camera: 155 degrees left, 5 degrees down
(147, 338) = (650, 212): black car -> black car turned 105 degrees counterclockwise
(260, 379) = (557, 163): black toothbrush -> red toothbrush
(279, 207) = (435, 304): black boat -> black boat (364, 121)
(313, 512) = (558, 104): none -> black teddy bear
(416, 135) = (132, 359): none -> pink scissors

•••••

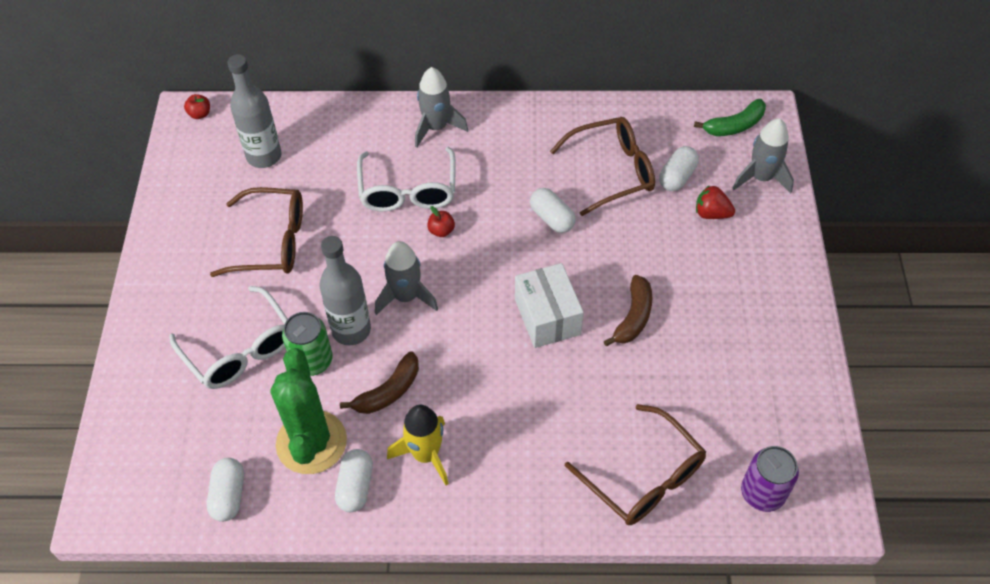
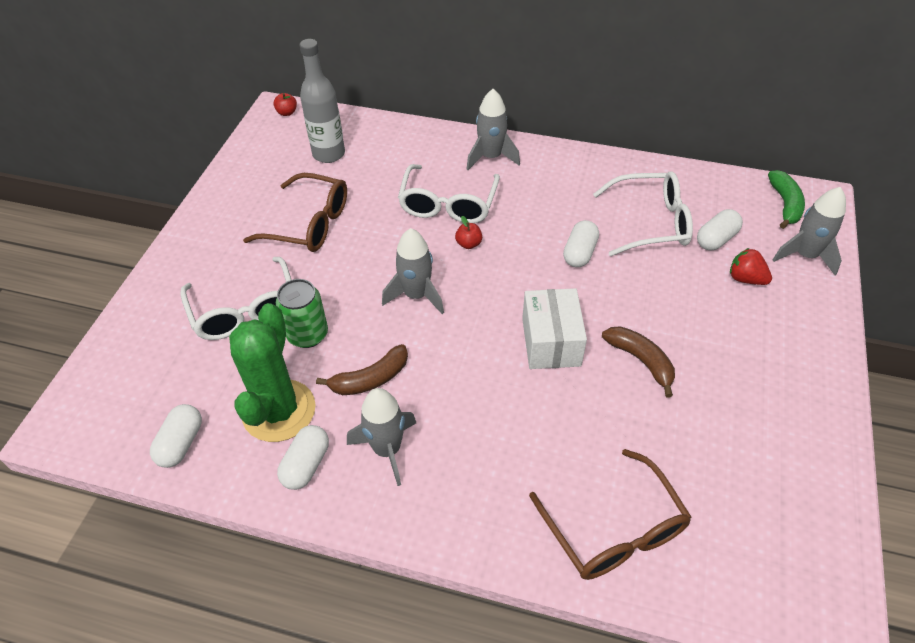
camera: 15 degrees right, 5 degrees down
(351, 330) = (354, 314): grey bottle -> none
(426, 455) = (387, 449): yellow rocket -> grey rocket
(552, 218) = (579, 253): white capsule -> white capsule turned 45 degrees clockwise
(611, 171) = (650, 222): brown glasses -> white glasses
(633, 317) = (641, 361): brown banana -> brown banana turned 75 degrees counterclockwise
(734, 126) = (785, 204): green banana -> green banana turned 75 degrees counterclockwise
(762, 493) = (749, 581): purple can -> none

•••••

== PROBLEM STATEMENT ==
All lines in the data above from the one with "camera: 155 degrees left, 5 degrees down" through the one with "(416, 135) = (132, 359): none" must be repeated exactly, and no others.

== REPLY ==
camera: 155 degrees left, 5 degrees down
(147, 338) = (650, 212): black car -> black car turned 105 degrees counterclockwise
(260, 379) = (557, 163): black toothbrush -> red toothbrush
(279, 207) = (435, 304): black boat -> black boat (364, 121)
(313, 512) = (558, 104): none -> black teddy bear
(416, 135) = (132, 359): none -> pink scissors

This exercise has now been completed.